** Work task **
Each line below from the one containing "C5: 4.7nF (GND, VCTRL) -> 4.7nF (+15V, GND)" through the one containing "JP4 pin 2: +15V -> +3V3" is to be given again exactly, and no line outside that span.

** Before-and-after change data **
————

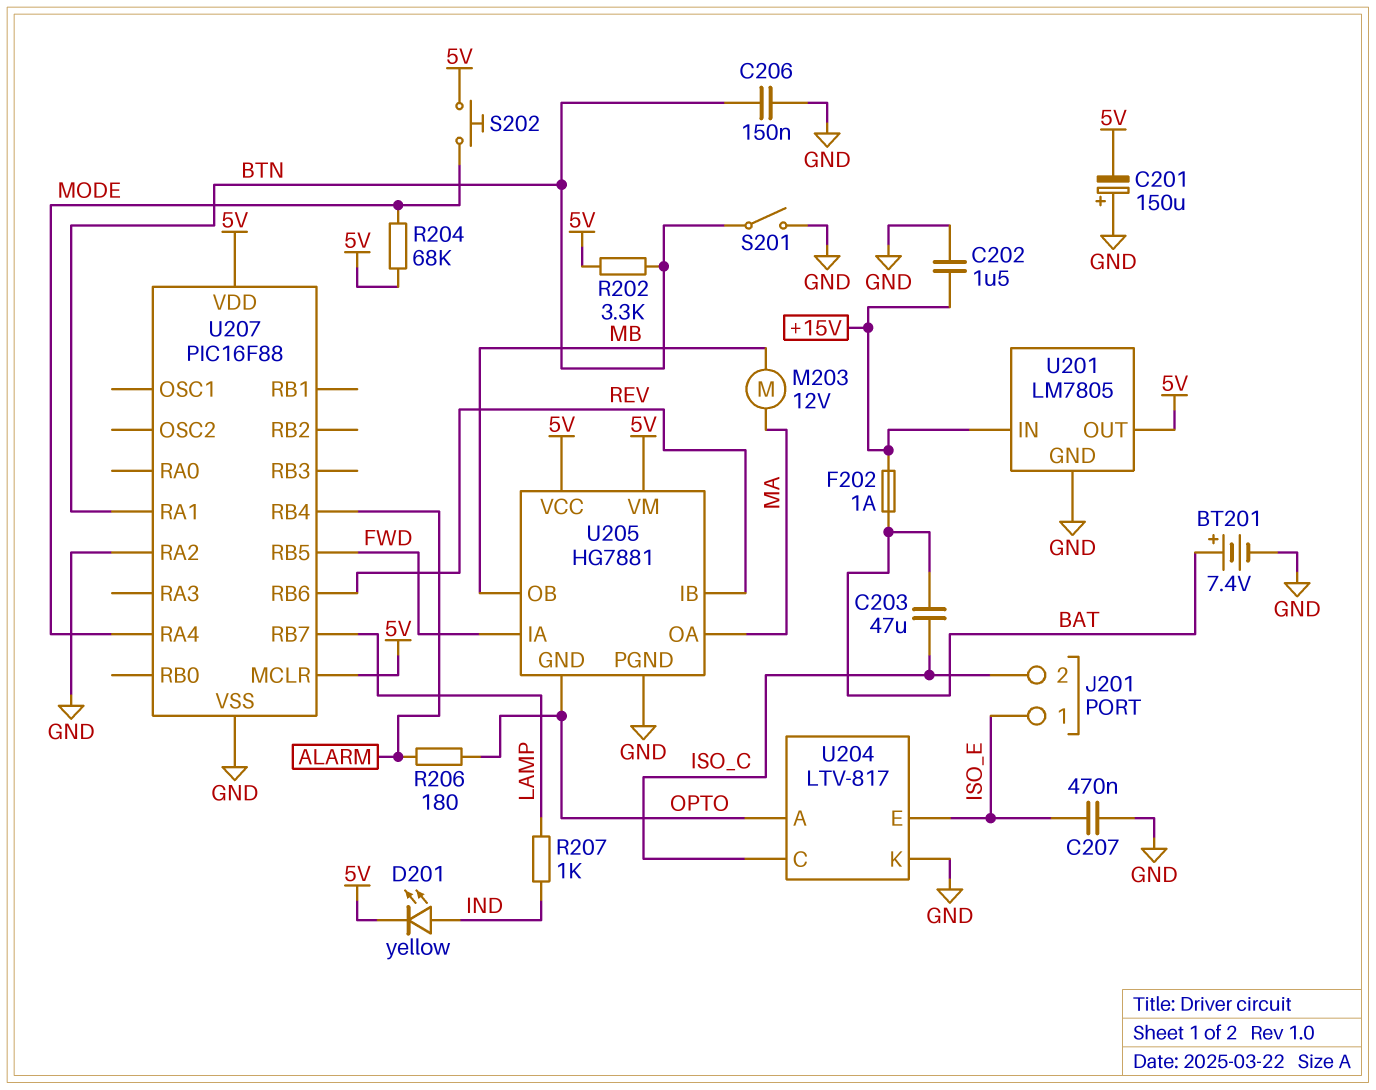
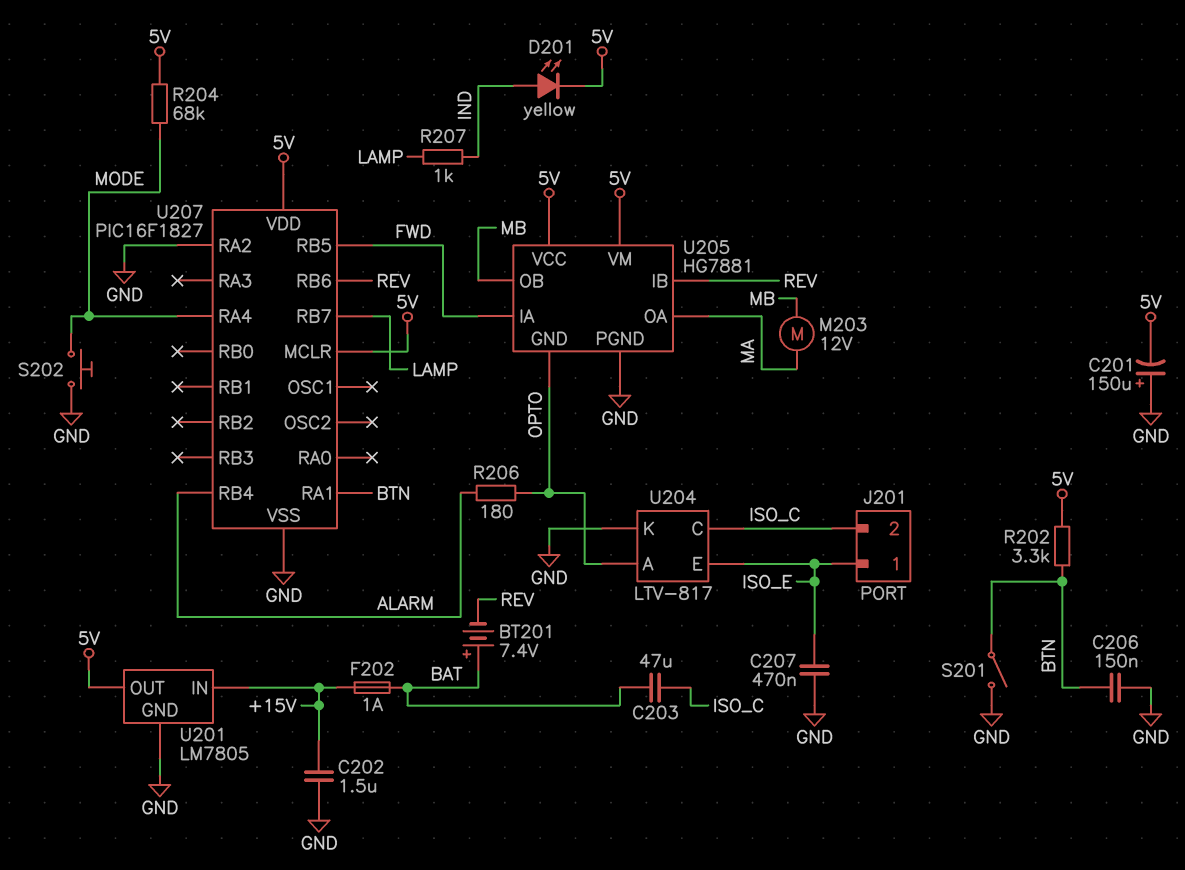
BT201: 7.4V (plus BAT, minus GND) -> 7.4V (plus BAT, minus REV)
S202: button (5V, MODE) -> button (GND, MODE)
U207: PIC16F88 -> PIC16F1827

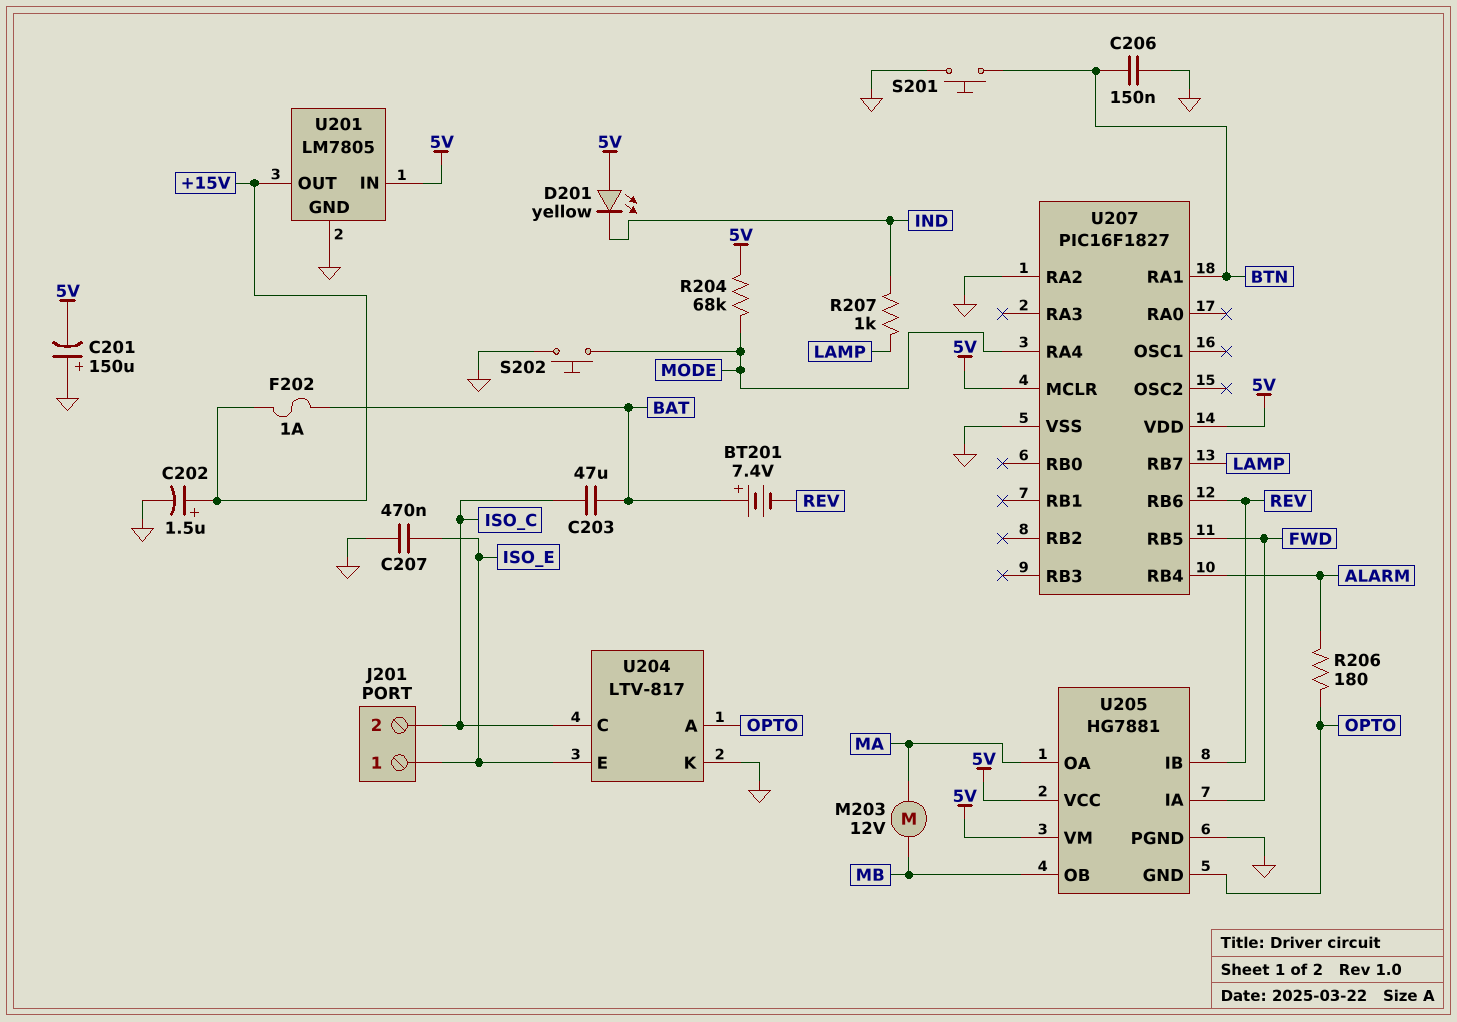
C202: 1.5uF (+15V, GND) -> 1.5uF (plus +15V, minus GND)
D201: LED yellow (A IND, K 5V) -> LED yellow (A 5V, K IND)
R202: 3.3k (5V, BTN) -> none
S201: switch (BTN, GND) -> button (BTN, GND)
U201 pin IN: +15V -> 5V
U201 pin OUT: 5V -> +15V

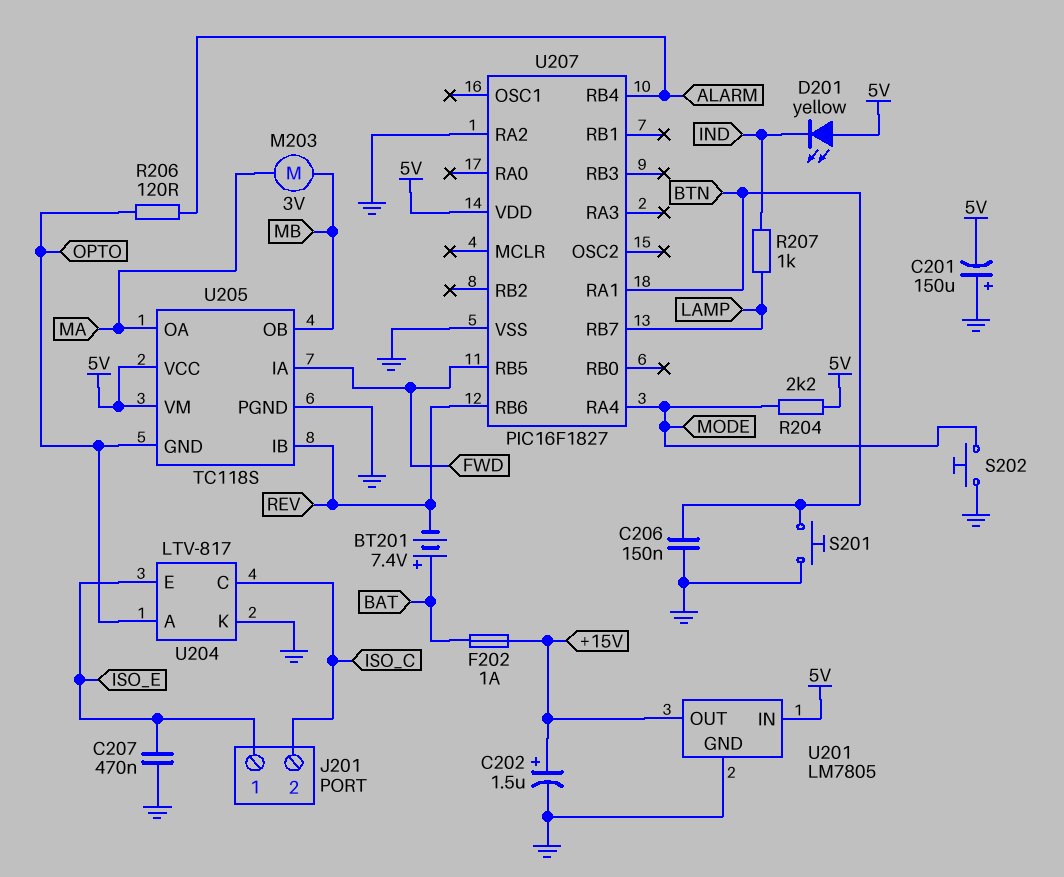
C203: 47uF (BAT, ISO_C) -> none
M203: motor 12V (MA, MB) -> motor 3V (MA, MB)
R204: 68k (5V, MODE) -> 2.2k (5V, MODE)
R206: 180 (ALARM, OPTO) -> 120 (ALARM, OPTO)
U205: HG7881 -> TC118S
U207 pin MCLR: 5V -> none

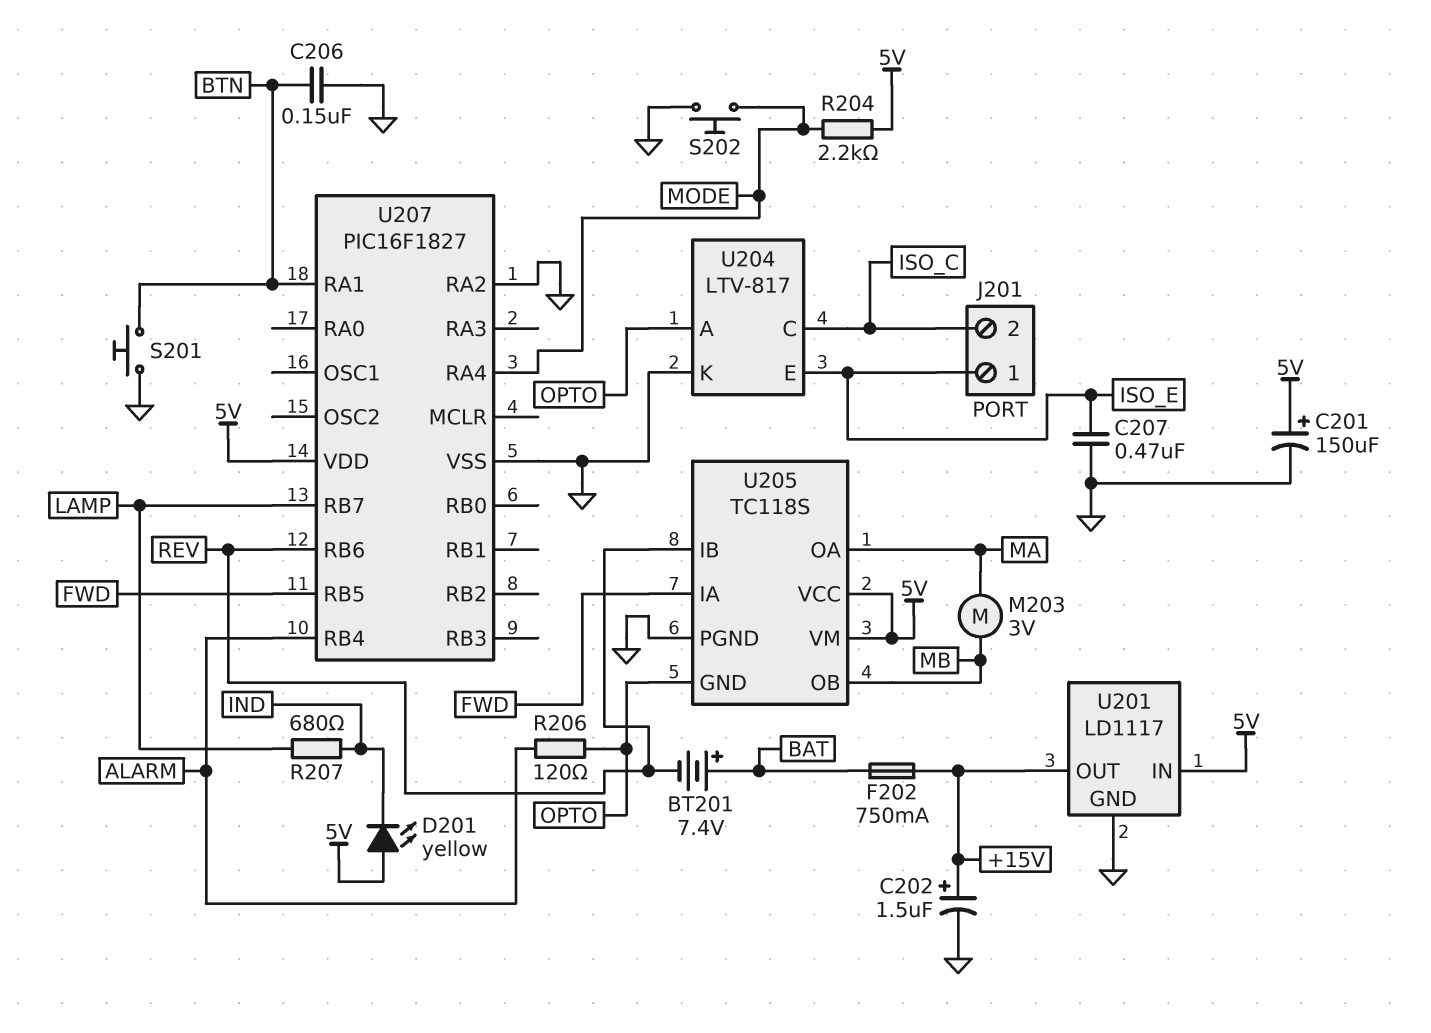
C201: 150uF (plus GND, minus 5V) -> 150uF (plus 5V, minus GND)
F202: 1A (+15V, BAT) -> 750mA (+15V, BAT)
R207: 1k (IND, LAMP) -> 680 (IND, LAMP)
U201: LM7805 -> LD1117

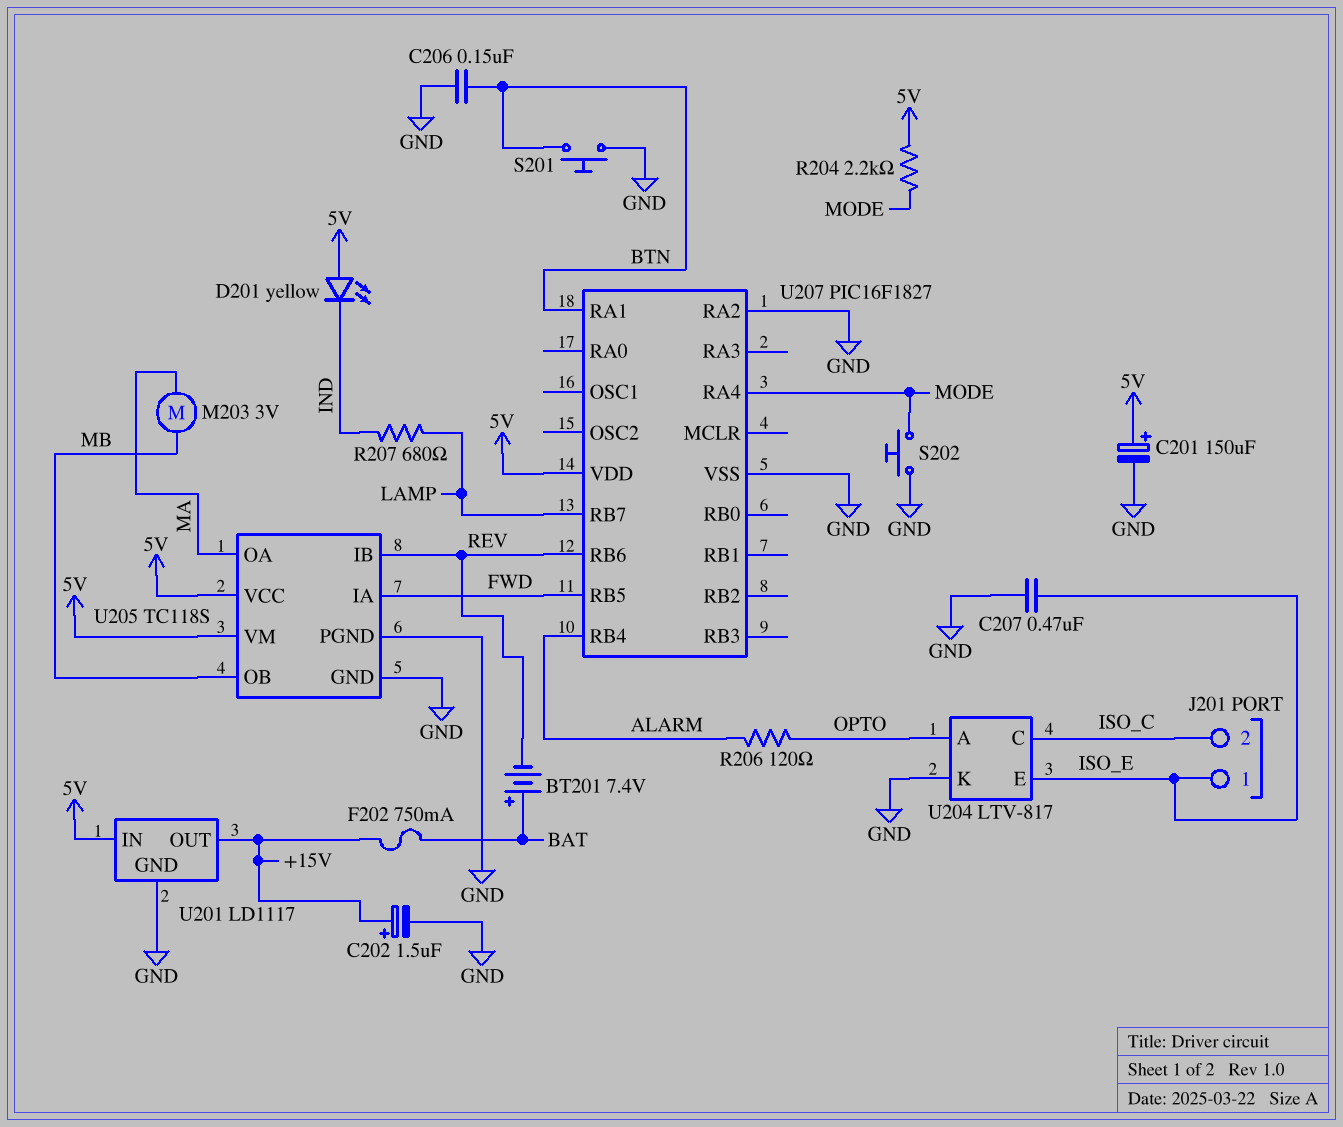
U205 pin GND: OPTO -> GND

————

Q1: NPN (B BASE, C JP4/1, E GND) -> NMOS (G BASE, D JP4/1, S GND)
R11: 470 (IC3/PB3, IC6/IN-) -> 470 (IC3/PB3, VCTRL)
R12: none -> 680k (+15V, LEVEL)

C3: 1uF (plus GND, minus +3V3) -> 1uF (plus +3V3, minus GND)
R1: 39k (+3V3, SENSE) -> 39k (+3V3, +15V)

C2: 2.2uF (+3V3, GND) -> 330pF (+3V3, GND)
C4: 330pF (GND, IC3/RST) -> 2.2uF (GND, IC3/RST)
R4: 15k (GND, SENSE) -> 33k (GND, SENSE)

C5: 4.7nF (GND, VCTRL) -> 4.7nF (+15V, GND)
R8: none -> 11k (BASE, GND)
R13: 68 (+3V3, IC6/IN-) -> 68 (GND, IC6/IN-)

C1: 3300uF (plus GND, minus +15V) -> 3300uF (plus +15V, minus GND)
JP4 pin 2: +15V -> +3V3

————

** Finished task **
C5: 4.7nF (GND, VCTRL) -> 4.7nF (+15V, GND)
R8: none -> 11k (BASE, GND)
R13: 68 (+3V3, IC6/IN-) -> 68 (GND, IC6/IN-)

C1: 3300uF (plus GND, minus +15V) -> 3300uF (plus +15V, minus GND)
JP4 pin 2: +15V -> +3V3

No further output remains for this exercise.